## EXERCISE
From the listing below, pick out each line with the word "cyan".

## DATA FOR ANALYSIS
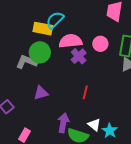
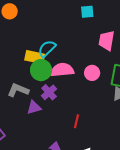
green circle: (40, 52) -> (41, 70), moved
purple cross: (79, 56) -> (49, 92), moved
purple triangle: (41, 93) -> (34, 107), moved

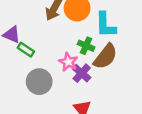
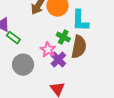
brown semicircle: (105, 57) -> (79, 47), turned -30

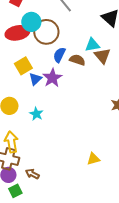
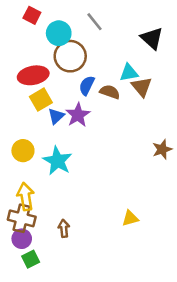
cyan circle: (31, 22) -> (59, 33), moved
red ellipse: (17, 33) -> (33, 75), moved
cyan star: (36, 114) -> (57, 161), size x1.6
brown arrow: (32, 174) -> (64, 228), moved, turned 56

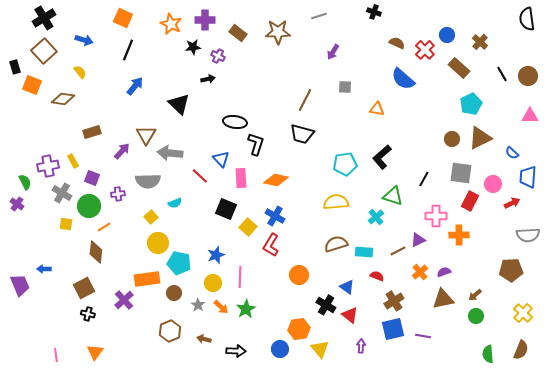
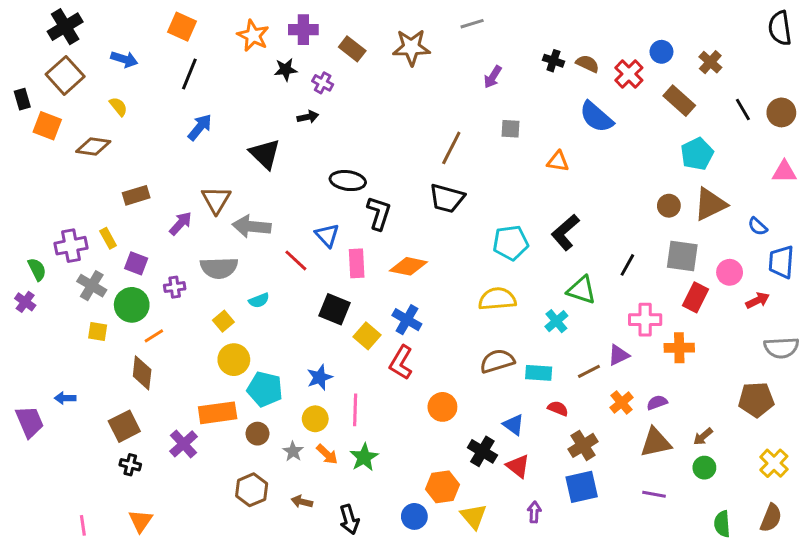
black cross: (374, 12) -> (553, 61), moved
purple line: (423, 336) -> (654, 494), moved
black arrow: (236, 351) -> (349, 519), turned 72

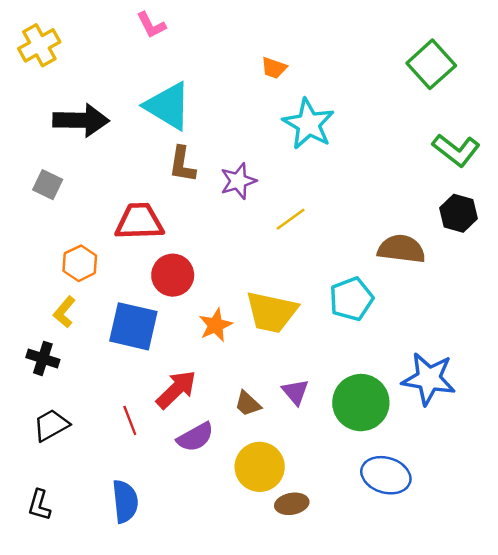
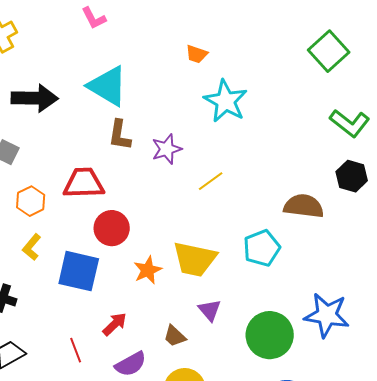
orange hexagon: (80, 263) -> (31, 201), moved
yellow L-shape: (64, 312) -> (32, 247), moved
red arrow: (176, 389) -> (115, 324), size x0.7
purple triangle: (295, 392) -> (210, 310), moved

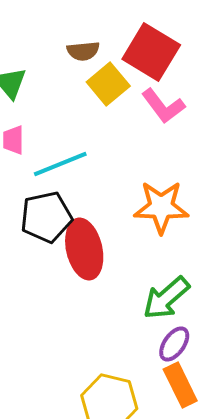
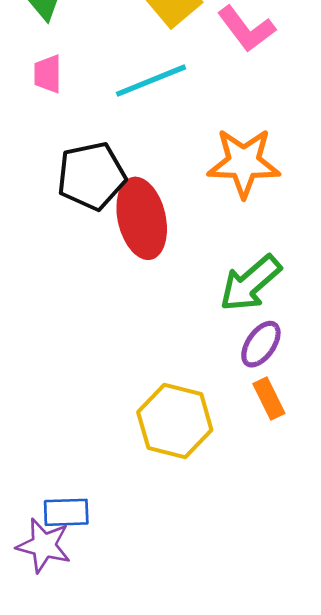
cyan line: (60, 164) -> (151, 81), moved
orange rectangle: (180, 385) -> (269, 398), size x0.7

## SOLUTION
cyan circle: (31, 22) -> (59, 33), moved
cyan star: (36, 114) -> (57, 161), size x1.6
cyan line: (60, 164) -> (151, 81), moved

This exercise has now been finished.